Among the lines below, copy exactly those from the one with "TEMP3 pin OUT: RX -> A3" through the one with "STEPPER2 pin IN3: GP6 -> GP14", counting both ends.

___ Supplied records

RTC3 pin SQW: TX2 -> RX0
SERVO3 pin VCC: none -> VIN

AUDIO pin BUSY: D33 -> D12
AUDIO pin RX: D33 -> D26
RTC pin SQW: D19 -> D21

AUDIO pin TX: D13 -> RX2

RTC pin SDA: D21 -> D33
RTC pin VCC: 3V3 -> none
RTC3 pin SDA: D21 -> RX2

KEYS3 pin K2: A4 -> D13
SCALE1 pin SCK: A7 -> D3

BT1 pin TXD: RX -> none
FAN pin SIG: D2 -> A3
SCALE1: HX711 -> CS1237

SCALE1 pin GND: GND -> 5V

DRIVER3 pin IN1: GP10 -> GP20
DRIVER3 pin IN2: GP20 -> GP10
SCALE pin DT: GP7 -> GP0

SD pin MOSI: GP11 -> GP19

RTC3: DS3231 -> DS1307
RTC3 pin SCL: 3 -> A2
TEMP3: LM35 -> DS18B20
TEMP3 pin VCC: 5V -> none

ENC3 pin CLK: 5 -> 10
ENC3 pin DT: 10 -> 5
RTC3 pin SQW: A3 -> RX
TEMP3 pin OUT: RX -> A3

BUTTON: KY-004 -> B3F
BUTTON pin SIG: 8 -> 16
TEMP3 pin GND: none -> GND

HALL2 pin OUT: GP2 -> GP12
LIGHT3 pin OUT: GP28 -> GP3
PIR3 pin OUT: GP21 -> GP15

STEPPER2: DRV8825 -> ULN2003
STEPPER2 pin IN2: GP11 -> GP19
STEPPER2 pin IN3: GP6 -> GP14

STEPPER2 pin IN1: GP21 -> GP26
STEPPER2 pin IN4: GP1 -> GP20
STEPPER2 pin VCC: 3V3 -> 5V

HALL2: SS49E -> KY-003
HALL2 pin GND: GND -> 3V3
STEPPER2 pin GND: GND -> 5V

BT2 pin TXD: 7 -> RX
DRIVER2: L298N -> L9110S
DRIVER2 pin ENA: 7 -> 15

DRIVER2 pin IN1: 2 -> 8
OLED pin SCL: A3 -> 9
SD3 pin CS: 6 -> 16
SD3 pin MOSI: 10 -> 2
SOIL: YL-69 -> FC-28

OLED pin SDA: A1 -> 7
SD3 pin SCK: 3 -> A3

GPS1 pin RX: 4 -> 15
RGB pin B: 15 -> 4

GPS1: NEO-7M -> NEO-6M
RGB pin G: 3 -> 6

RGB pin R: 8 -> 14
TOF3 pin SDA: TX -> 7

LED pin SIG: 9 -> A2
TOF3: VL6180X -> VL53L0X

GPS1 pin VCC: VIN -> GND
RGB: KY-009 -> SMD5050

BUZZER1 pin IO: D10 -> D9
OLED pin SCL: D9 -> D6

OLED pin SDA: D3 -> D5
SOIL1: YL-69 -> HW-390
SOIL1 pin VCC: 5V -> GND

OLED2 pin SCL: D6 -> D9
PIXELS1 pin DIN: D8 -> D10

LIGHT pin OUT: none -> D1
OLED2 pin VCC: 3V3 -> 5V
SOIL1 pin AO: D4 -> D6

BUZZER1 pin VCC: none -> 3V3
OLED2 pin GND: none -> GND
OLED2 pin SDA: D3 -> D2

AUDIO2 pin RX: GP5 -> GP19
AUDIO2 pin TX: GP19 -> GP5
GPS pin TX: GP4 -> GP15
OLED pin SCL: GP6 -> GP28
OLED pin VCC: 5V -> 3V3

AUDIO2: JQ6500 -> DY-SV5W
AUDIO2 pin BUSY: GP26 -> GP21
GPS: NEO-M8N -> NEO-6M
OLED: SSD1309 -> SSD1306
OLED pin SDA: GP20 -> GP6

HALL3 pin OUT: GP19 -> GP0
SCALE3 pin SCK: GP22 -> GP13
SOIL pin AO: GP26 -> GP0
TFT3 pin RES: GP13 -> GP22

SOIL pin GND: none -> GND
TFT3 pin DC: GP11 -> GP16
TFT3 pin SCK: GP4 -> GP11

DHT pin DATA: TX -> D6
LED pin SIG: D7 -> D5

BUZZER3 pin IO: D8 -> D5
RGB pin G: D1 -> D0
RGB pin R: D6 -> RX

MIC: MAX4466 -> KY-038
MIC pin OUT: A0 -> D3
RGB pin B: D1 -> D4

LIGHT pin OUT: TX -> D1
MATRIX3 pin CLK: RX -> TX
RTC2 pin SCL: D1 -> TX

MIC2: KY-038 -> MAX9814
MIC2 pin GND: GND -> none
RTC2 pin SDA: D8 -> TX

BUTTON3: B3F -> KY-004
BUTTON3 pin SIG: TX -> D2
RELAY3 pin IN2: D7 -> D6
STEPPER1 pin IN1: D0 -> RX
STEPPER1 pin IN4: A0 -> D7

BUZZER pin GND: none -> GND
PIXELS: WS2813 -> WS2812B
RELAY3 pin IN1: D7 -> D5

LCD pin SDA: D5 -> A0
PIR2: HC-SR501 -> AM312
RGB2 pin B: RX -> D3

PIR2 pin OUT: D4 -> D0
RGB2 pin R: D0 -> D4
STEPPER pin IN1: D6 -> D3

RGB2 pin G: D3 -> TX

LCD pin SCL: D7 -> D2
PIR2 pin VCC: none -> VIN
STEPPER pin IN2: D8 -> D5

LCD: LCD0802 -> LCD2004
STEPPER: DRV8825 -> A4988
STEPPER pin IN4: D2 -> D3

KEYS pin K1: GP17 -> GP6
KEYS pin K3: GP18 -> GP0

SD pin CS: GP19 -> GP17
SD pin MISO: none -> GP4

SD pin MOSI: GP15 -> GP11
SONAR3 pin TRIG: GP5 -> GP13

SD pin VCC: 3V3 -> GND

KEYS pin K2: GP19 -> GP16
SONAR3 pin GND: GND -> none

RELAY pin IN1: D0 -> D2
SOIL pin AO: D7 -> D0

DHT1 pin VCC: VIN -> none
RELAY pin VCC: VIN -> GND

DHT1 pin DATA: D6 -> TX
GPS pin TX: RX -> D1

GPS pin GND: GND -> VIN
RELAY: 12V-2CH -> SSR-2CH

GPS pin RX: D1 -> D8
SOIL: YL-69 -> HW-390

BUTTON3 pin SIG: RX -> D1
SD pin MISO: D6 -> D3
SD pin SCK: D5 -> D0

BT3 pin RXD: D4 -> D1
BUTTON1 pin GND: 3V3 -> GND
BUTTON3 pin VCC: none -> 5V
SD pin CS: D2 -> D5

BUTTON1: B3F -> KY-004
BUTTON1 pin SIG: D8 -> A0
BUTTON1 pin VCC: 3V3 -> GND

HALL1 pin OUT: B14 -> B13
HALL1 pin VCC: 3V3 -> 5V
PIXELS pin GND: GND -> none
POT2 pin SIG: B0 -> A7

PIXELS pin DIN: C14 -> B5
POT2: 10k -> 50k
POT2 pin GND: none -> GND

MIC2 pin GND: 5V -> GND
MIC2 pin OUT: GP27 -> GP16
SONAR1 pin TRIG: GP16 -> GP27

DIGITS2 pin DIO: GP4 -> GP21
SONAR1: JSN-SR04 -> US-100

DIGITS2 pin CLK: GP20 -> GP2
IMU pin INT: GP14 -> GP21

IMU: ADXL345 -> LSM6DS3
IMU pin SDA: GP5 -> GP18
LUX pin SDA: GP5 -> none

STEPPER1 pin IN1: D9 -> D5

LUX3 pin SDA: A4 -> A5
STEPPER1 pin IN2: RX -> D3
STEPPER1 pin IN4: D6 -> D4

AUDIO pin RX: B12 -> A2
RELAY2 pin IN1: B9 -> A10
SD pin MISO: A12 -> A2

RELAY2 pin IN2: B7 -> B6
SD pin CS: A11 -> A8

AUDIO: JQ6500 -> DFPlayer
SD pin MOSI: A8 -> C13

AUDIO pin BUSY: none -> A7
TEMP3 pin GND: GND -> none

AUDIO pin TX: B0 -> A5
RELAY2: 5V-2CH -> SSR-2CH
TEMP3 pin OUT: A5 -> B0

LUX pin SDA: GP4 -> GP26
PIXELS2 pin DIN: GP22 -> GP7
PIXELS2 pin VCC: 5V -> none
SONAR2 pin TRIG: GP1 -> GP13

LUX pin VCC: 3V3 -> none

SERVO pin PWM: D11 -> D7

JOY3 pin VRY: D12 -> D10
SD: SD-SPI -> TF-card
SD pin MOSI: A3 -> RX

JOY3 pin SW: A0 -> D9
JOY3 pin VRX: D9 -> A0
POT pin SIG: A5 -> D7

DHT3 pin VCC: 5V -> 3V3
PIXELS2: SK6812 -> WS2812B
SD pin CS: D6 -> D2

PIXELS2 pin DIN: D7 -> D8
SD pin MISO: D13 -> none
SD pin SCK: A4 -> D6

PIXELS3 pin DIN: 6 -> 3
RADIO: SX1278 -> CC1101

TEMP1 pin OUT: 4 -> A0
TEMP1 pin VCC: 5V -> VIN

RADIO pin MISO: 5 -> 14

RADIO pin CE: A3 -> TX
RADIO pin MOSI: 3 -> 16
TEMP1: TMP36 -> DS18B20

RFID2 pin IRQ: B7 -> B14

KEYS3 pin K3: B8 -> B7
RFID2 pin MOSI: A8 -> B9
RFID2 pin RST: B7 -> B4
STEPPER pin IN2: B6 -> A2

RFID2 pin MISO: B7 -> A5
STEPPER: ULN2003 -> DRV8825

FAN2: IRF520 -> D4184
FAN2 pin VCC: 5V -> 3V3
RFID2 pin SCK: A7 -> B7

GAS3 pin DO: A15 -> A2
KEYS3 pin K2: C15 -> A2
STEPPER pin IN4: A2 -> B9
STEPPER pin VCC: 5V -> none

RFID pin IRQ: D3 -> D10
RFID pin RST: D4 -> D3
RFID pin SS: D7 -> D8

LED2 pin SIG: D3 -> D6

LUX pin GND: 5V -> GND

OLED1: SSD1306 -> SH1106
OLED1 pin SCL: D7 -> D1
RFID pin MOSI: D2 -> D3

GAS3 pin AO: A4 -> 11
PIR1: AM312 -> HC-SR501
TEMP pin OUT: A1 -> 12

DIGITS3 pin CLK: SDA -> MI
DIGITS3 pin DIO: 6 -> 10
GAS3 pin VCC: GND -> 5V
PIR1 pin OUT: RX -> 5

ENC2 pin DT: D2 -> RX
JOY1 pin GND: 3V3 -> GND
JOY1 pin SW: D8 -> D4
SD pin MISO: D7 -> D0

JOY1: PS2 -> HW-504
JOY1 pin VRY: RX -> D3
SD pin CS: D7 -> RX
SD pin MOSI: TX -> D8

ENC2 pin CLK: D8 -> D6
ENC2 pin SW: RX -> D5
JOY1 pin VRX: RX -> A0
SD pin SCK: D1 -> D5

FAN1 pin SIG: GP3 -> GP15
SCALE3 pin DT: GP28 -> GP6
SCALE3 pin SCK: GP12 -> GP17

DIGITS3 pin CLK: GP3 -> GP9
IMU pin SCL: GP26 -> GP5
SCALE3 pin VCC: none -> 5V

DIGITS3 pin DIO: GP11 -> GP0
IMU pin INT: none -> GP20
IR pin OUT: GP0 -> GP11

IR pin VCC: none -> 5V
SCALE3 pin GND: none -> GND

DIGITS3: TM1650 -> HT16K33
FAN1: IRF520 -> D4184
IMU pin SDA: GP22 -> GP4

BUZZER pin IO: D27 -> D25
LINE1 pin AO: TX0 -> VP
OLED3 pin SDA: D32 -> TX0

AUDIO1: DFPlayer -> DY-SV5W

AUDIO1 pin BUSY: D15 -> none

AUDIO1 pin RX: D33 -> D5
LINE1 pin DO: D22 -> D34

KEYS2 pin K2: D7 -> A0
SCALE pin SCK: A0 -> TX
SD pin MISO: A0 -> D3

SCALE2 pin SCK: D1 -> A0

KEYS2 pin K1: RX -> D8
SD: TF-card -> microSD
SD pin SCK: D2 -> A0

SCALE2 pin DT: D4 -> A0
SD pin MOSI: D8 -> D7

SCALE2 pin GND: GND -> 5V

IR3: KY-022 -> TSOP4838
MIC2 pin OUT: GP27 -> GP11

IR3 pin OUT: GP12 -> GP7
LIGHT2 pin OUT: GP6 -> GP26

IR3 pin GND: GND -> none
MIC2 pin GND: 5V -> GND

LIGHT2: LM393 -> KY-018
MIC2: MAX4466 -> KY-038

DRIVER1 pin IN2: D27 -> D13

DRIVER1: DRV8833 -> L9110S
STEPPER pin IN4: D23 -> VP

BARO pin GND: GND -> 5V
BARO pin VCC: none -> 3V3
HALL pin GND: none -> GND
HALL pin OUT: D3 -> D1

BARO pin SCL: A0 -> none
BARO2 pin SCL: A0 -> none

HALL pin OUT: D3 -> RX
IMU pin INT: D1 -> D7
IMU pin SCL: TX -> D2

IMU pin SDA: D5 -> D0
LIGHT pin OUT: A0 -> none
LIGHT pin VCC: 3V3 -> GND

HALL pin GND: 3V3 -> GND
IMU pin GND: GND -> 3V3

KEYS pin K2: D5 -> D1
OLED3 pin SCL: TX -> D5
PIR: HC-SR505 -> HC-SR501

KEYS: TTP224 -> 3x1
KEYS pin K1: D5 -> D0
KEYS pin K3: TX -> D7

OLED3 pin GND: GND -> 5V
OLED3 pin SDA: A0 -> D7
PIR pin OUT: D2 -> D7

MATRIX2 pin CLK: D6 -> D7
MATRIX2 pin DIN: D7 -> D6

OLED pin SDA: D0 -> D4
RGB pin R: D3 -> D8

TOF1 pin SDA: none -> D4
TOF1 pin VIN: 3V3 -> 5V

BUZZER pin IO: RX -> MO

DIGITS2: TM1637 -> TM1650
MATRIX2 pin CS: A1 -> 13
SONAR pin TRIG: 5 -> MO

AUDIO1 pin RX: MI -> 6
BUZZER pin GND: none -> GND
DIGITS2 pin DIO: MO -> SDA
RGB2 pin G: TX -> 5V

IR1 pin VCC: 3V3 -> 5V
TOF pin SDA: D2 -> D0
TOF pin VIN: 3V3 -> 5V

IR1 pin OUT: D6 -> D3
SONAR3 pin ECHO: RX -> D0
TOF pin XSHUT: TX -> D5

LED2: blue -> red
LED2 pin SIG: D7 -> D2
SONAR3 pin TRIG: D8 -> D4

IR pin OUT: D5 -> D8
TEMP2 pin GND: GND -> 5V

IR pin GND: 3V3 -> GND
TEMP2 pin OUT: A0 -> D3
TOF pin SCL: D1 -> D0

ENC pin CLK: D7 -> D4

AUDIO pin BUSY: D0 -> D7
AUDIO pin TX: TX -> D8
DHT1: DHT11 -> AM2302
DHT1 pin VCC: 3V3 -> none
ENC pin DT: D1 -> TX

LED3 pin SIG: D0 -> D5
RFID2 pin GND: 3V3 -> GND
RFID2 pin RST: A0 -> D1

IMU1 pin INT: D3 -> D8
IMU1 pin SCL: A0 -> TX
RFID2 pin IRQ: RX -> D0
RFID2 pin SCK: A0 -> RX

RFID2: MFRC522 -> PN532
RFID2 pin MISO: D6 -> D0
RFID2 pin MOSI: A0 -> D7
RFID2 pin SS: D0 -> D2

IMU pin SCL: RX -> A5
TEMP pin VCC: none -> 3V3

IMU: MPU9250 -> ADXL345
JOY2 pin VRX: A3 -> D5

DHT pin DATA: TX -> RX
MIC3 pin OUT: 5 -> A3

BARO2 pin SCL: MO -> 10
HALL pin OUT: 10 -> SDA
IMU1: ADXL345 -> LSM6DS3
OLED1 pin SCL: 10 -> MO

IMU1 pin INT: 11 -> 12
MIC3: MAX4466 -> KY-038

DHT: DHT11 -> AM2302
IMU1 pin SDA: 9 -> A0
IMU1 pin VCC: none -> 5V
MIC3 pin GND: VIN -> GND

______

**Exercise solution**
TEMP3 pin OUT: RX -> A3

BUTTON: KY-004 -> B3F
BUTTON pin SIG: 8 -> 16
TEMP3 pin GND: none -> GND

HALL2 pin OUT: GP2 -> GP12
LIGHT3 pin OUT: GP28 -> GP3
PIR3 pin OUT: GP21 -> GP15

STEPPER2: DRV8825 -> ULN2003
STEPPER2 pin IN2: GP11 -> GP19
STEPPER2 pin IN3: GP6 -> GP14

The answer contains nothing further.